Material for this exercise:
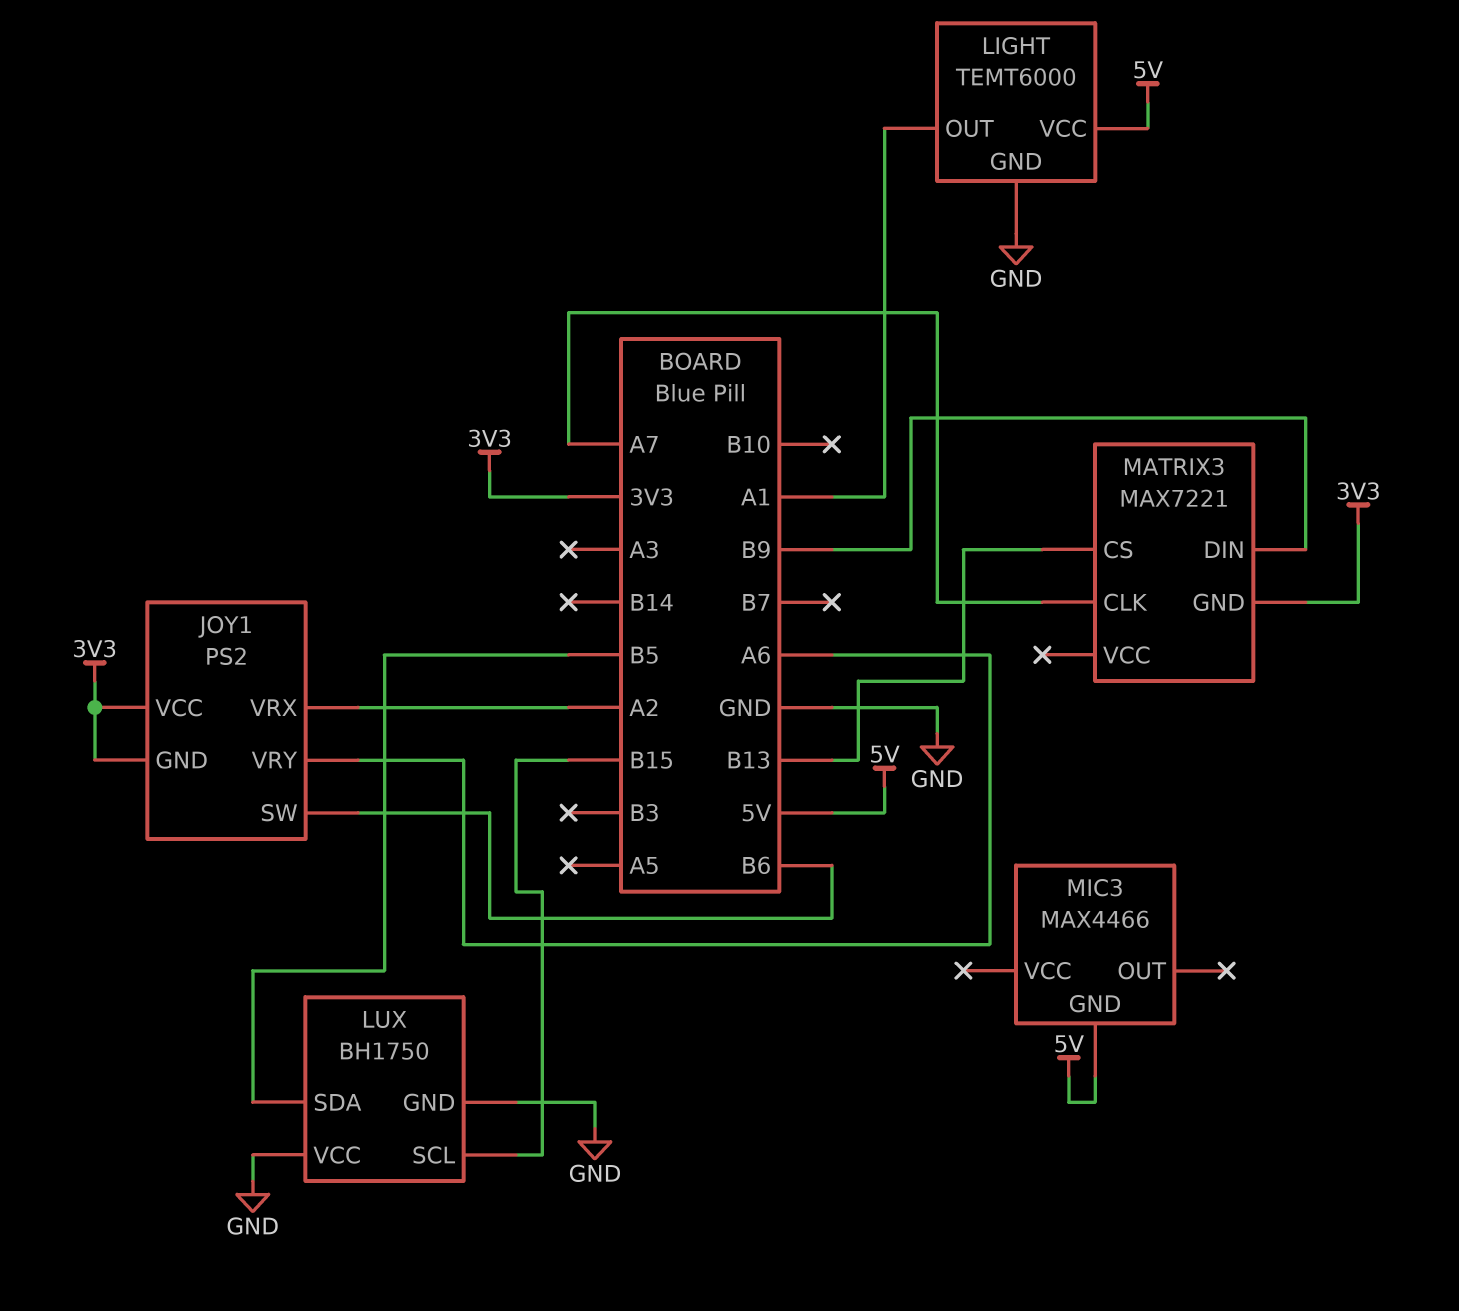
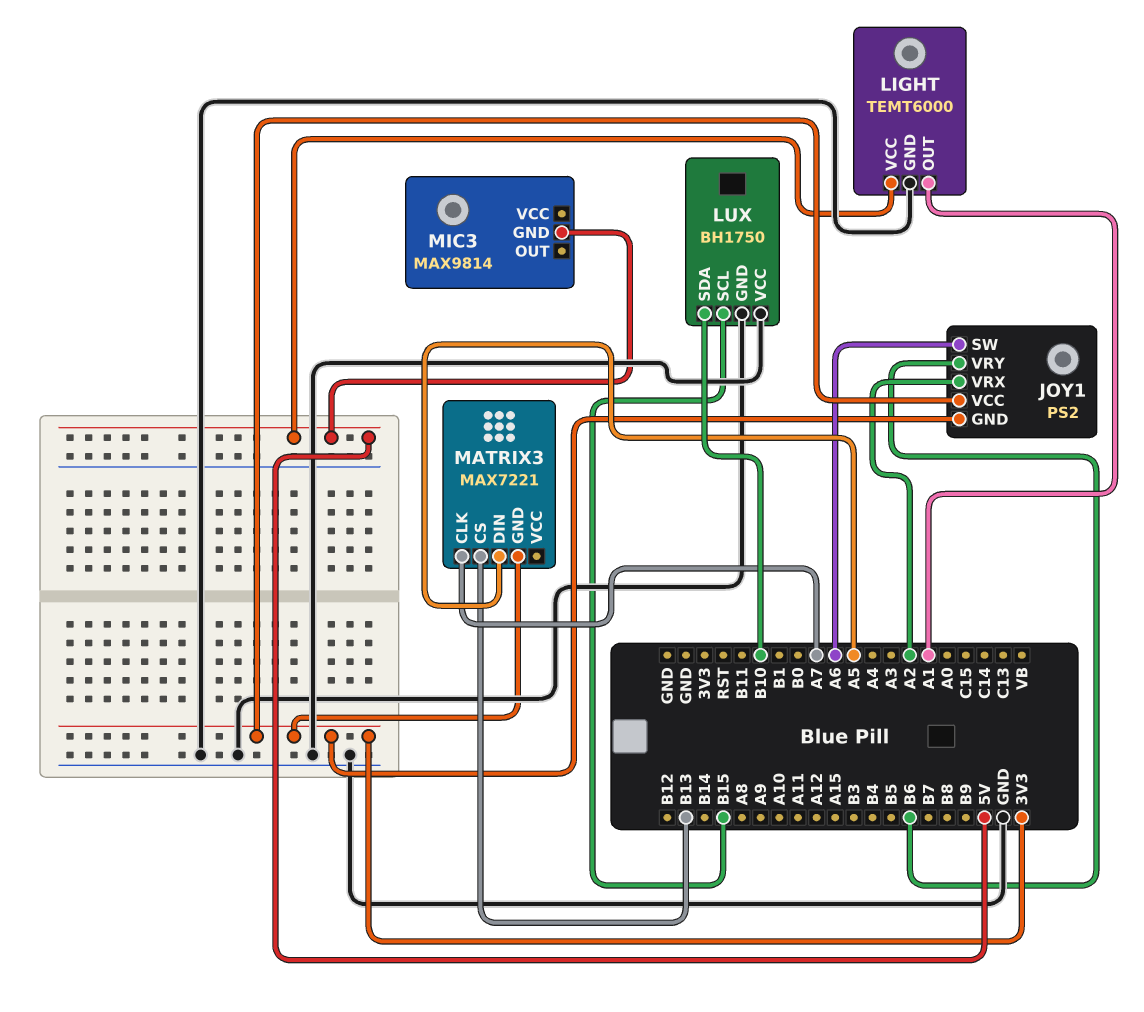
JOY1 pin SW: B6 -> A6
JOY1 pin VRY: A6 -> B6
LUX pin SDA: B5 -> B10
MATRIX3 pin DIN: B9 -> A5
MIC3: MAX4466 -> MAX9814

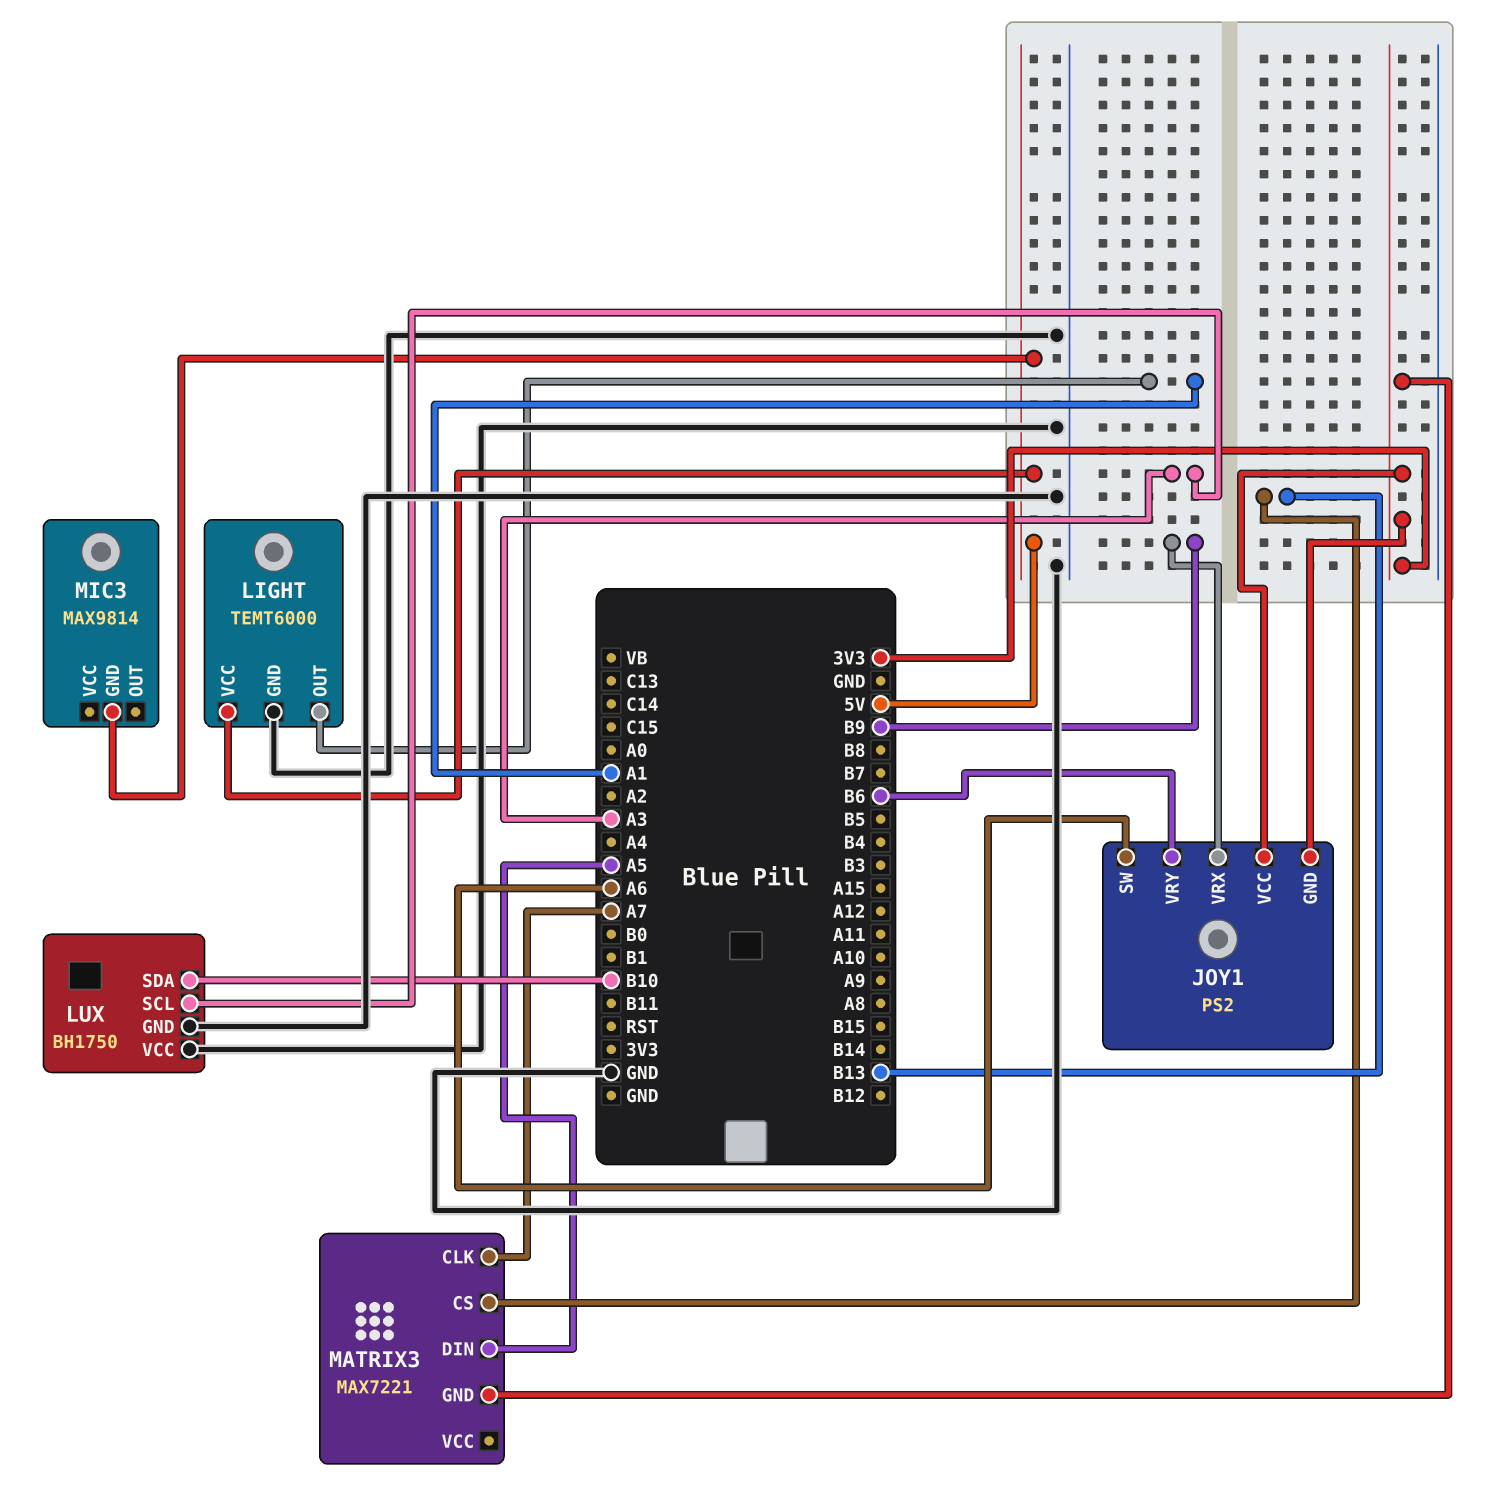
JOY1 pin VRX: A2 -> B9
LUX pin SCL: B15 -> A3

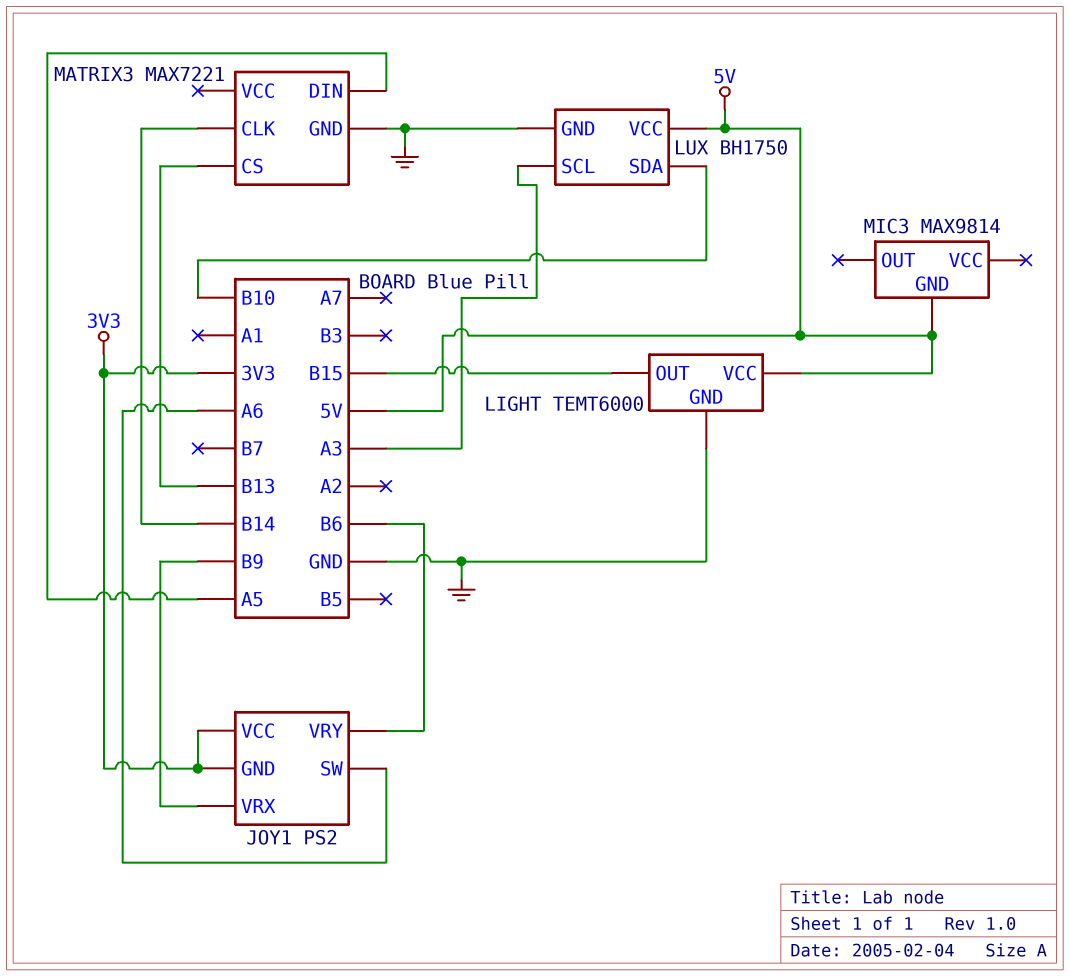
LIGHT pin OUT: A1 -> B15
LUX pin VCC: GND -> 5V
MATRIX3 pin CLK: A7 -> B14
MATRIX3 pin GND: 3V3 -> GND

Problem statement:
Your answer must consist solely of the lines from the one containing "LIGHT pin OUT: A1 -> B15" through the last line of the entries, reproduced exactly.

Result of the task:
LIGHT pin OUT: A1 -> B15
LUX pin VCC: GND -> 5V
MATRIX3 pin CLK: A7 -> B14
MATRIX3 pin GND: 3V3 -> GND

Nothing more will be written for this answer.